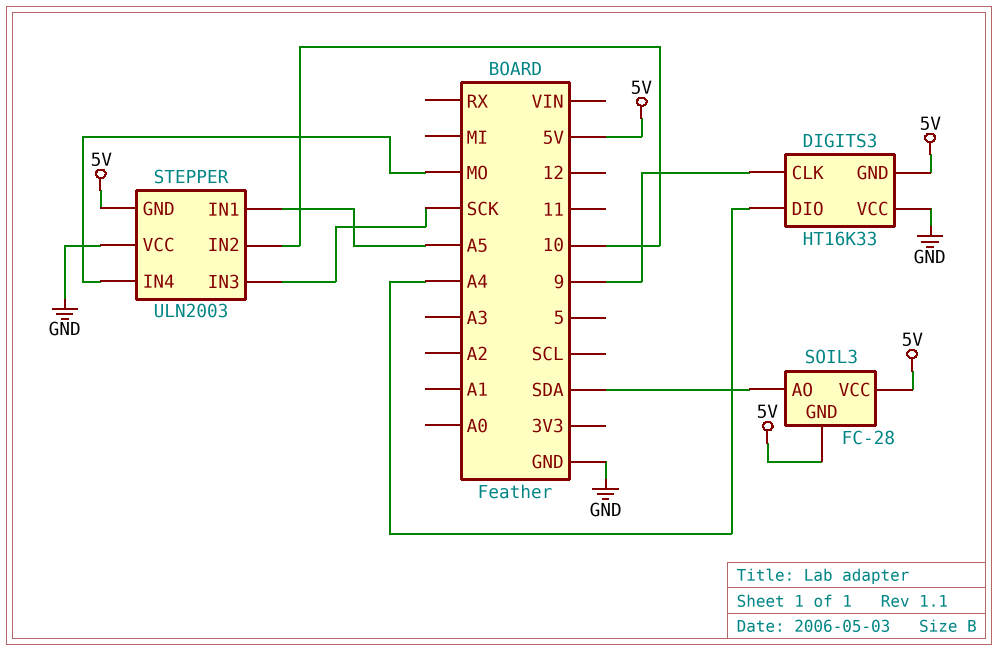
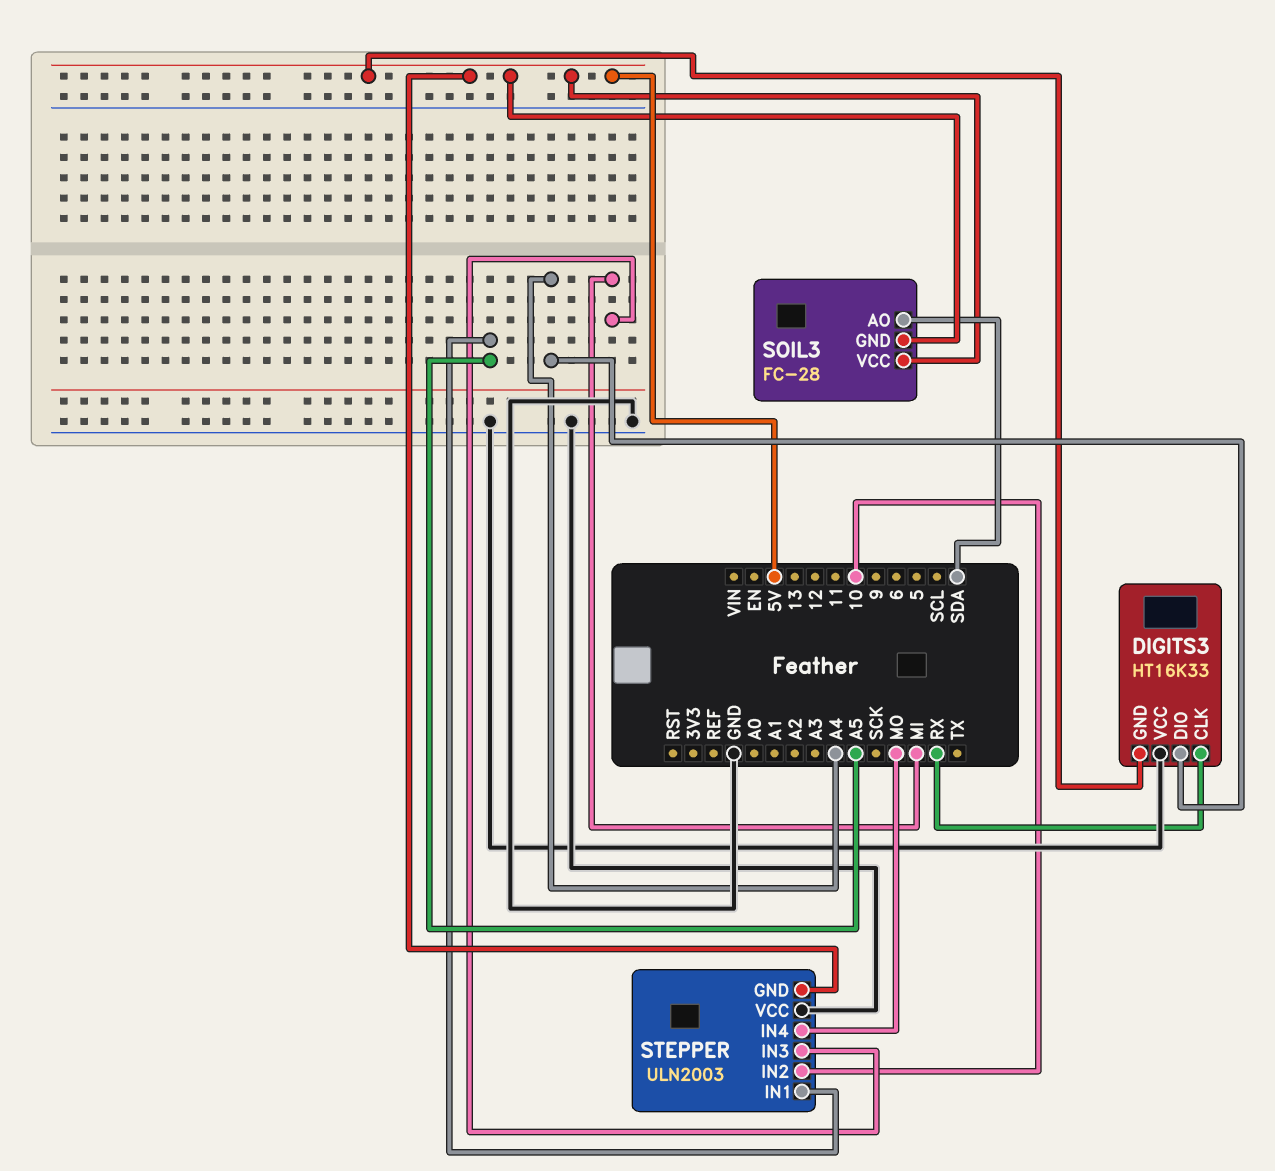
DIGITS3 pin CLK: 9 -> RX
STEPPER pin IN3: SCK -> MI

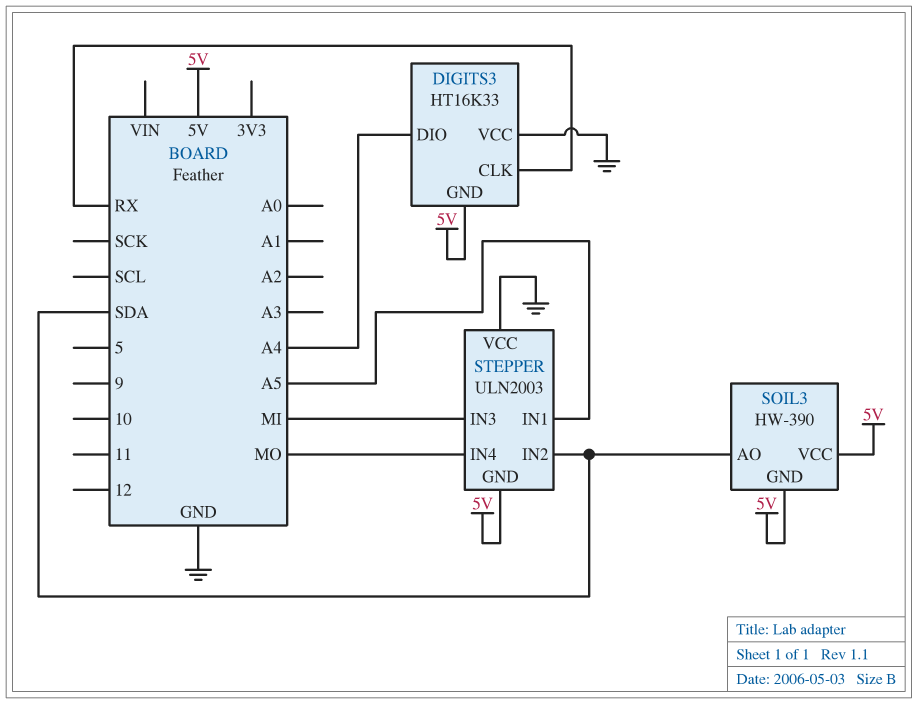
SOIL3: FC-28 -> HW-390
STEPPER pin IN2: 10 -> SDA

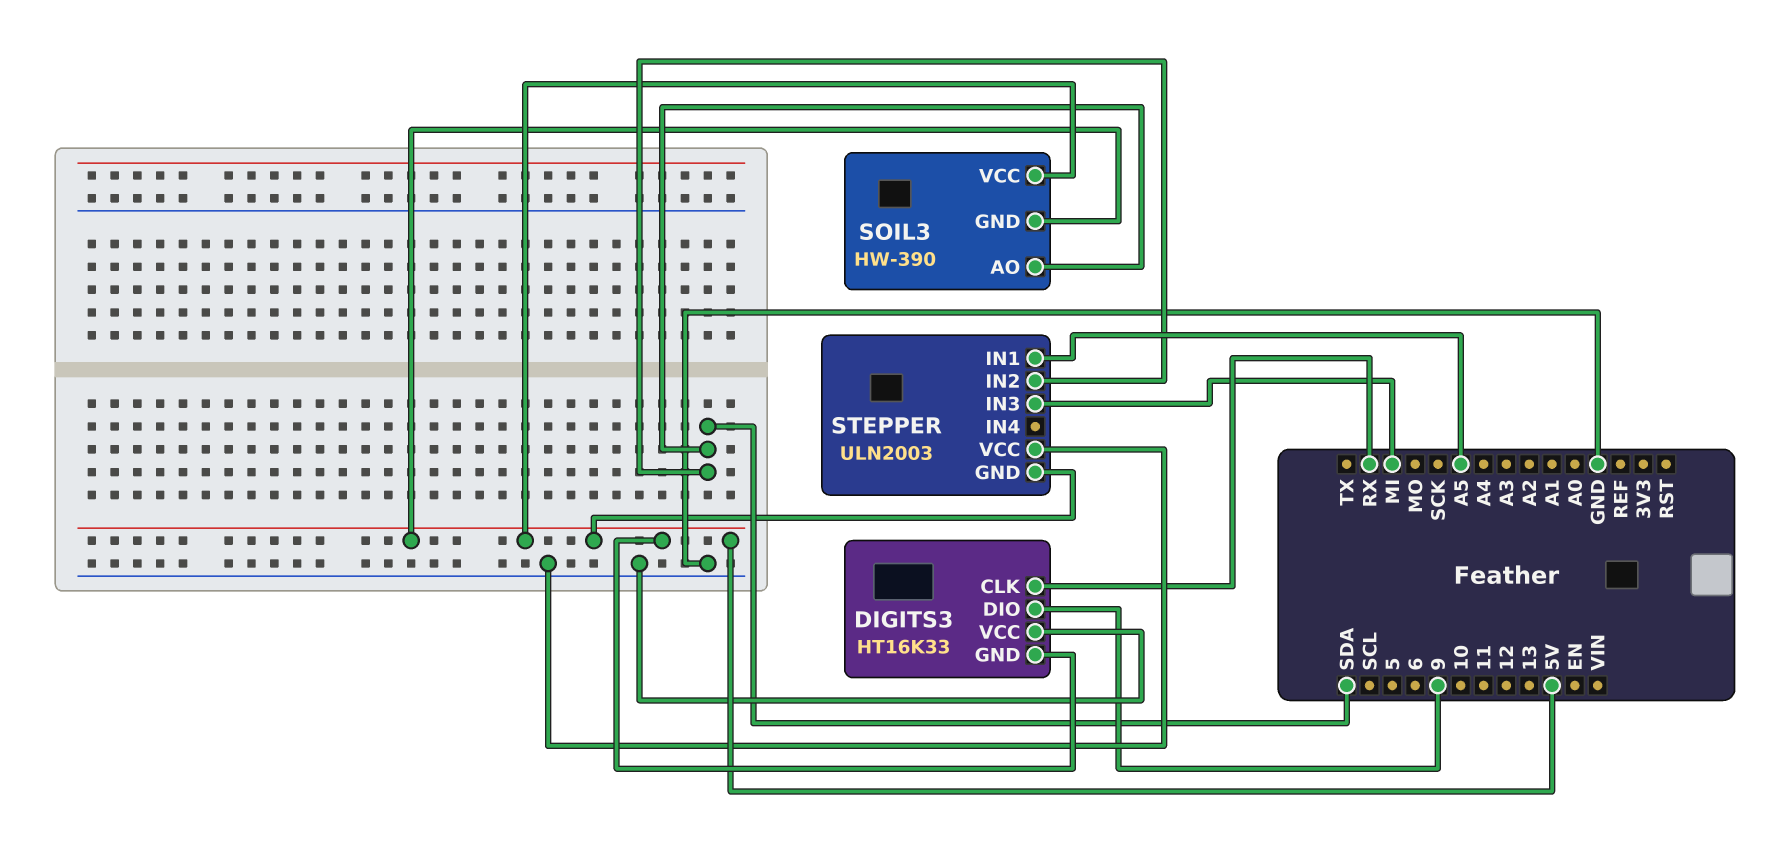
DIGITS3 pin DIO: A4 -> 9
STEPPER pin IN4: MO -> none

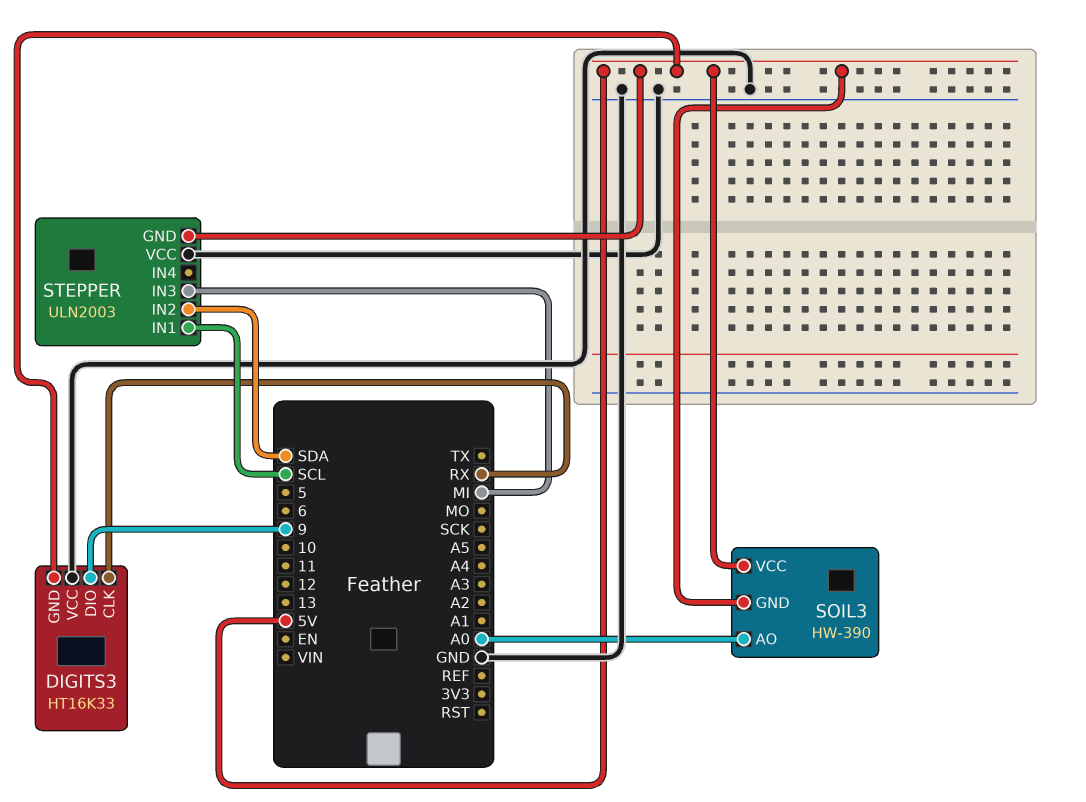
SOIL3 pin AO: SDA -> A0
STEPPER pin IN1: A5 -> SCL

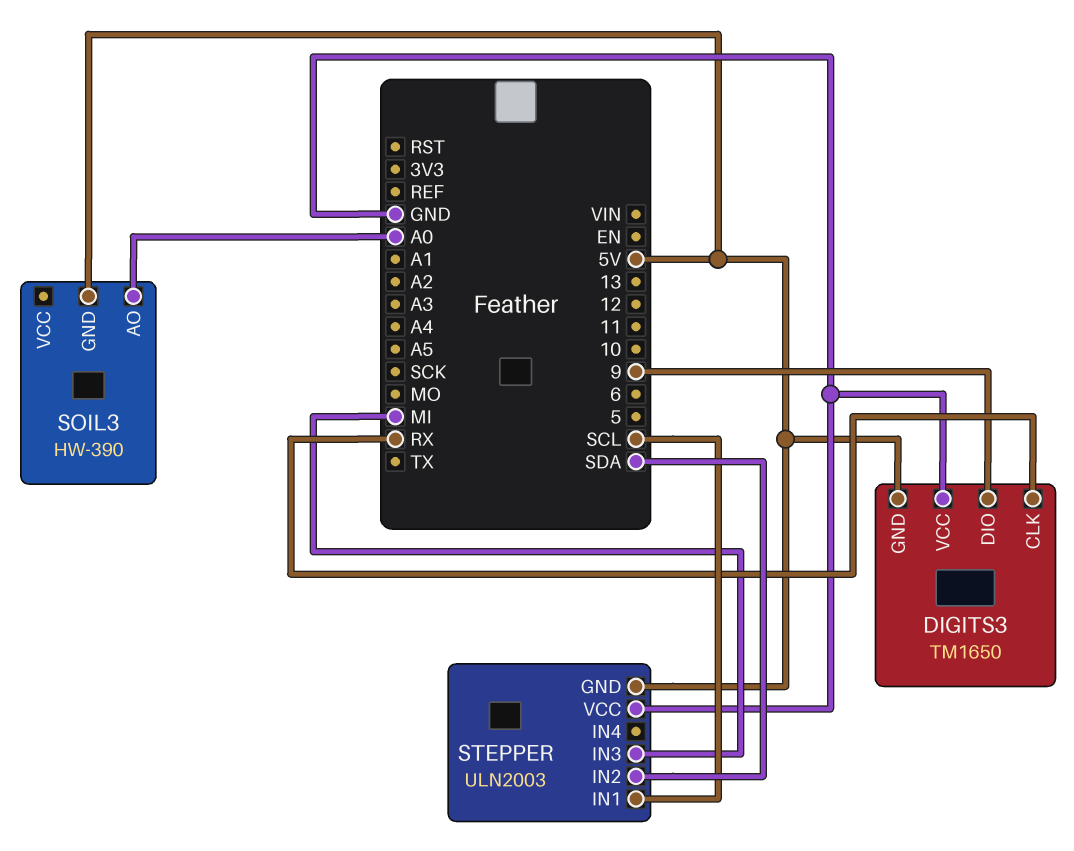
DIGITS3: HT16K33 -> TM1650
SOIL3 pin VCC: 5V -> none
□ □ □
Reproduce the data verbatim and omit each image.

DIGITS3 pin CLK: 9 -> RX
STEPPER pin IN3: SCK -> MI

SOIL3: FC-28 -> HW-390
STEPPER pin IN2: 10 -> SDA

DIGITS3 pin DIO: A4 -> 9
STEPPER pin IN4: MO -> none

SOIL3 pin AO: SDA -> A0
STEPPER pin IN1: A5 -> SCL

DIGITS3: HT16K33 -> TM1650
SOIL3 pin VCC: 5V -> none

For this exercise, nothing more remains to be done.